What to produce
Check every line of the entries for the string "degrees" and return the ones that contain it.

* * * * * * * * *

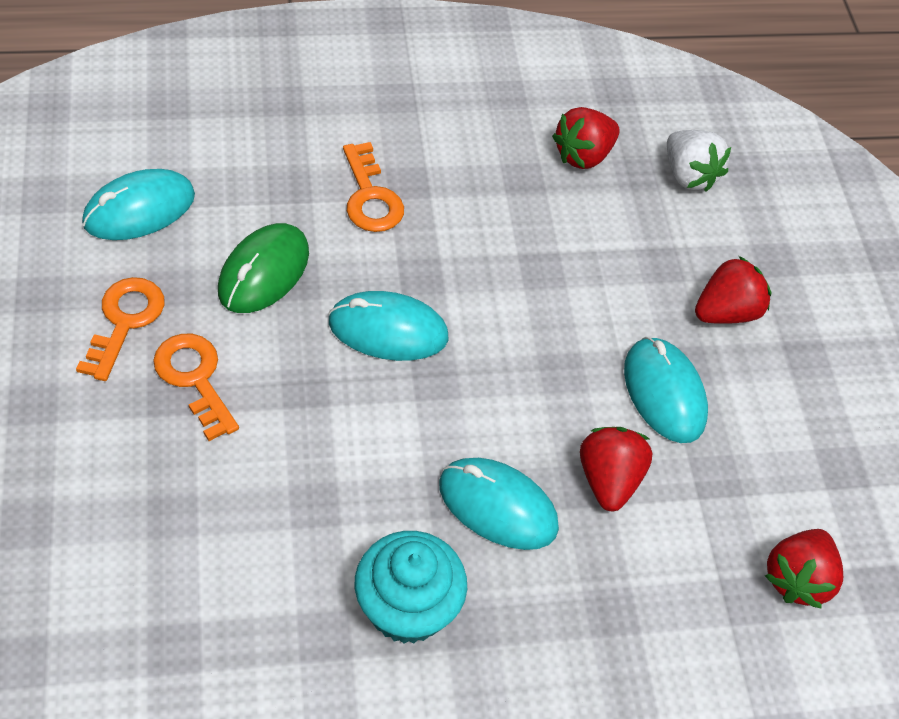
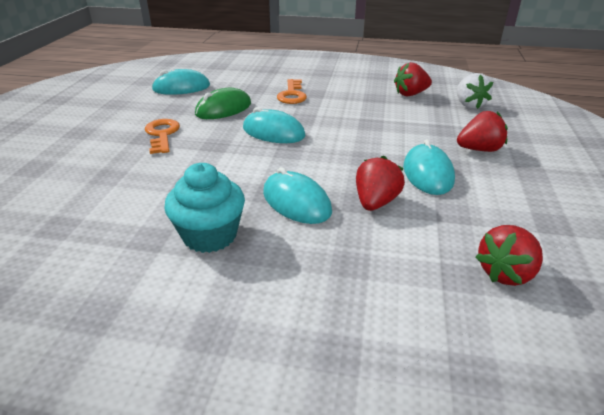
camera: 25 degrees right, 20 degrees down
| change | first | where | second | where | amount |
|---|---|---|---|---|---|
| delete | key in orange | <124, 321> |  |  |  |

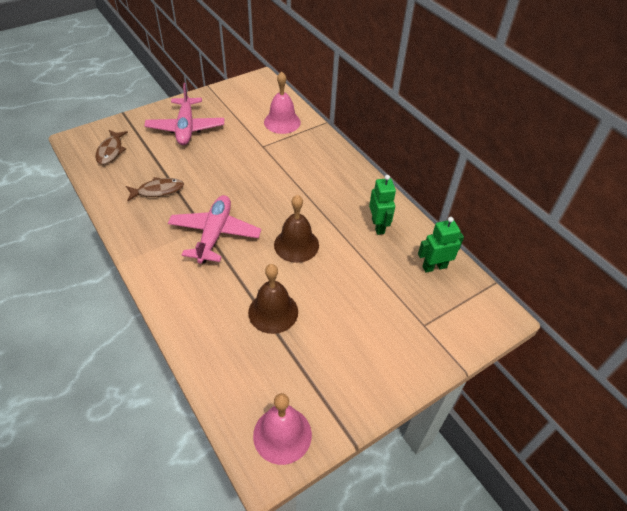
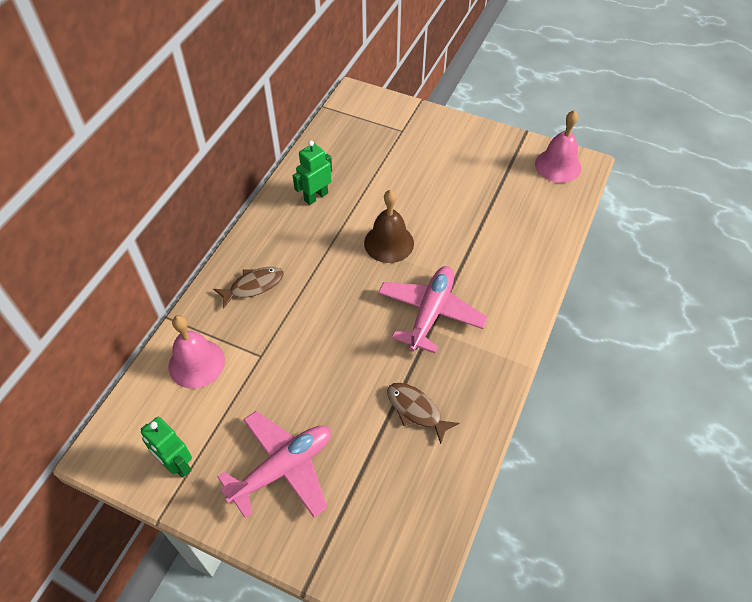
camera: 120 degrees left, 5 degrees up
| change | first | where | second | where | amount |
|---|---|---|---|---|---|
| move | fish in brown | <111, 151> |  | <253, 286> |  |
| rotate | plane in pink | <215, 234> |  | <430, 313> | 135 degrees clockwise |
| move | robot in green | <434, 267> |  | <176, 464> |  |
| delete | bell in brown | <273, 312> |  |  |  |

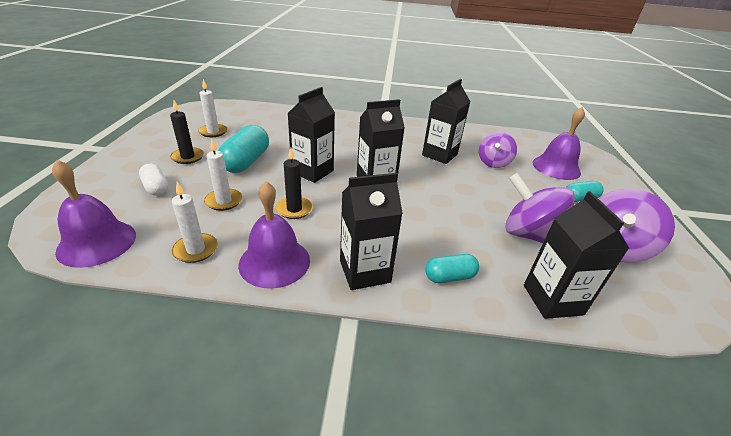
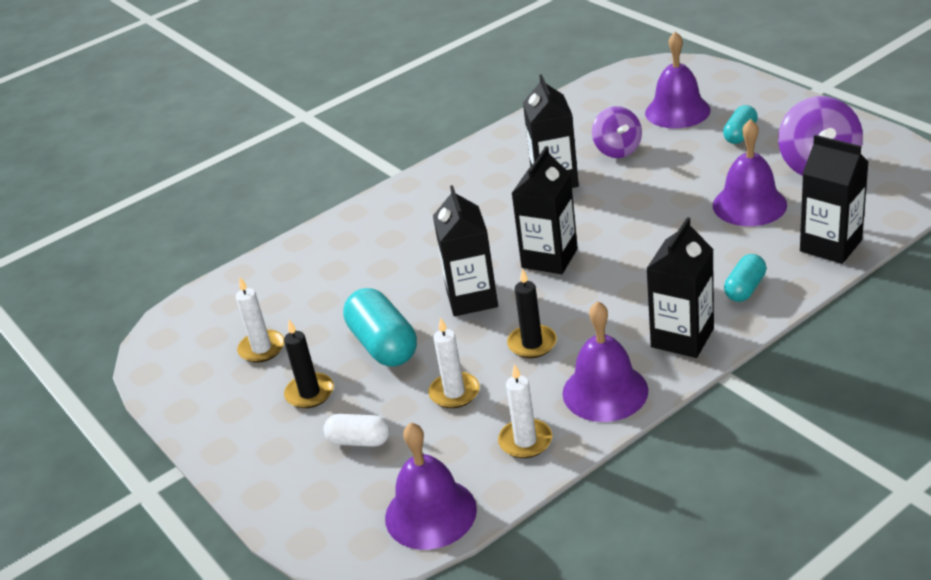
camera: 35 degrees left, 0 degrees up
| change | first | where | second | where | amount |
|---|---|---|---|---|---|
| replace | spinning top in purple | <529, 235> | bell in purple | <749, 205> |  |

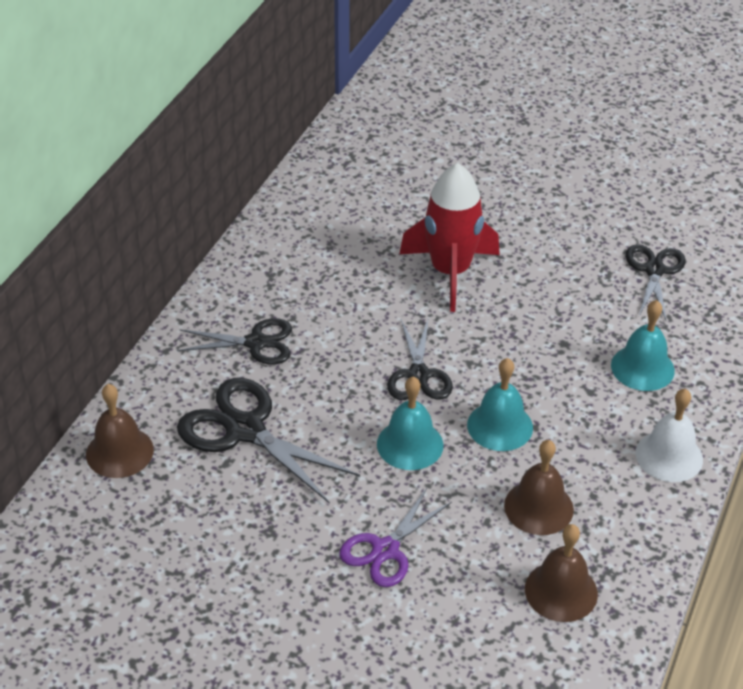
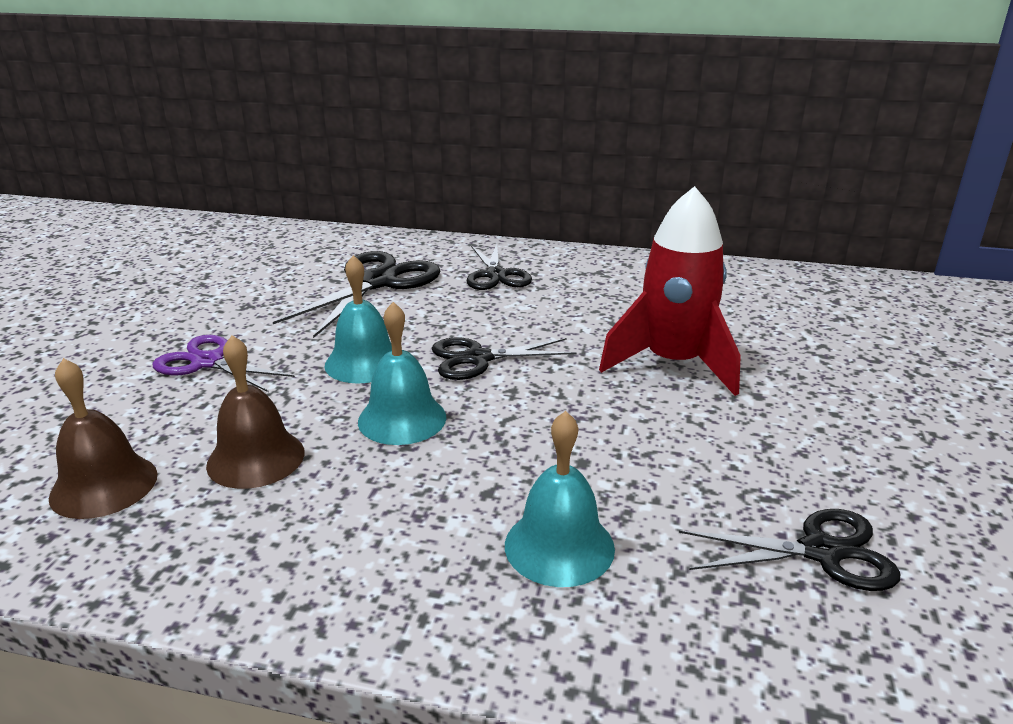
camera: 80 degrees right, 15 degrees down
| change | first | where | second | where | amount |
|---|---|---|---|---|---|
| delete | bell in brown | <119, 452> |  |  |  |
| delete | bell in white | <669, 456> |  |  |  |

* * * * * * * * *

Answer box
camera: 25 degrees right, 20 degrees down
camera: 120 degrees left, 5 degrees up
| rotate | plane in pink | <215, 234> |  | <430, 313> | 135 degrees clockwise |
camera: 35 degrees left, 0 degrees up
camera: 80 degrees right, 15 degrees down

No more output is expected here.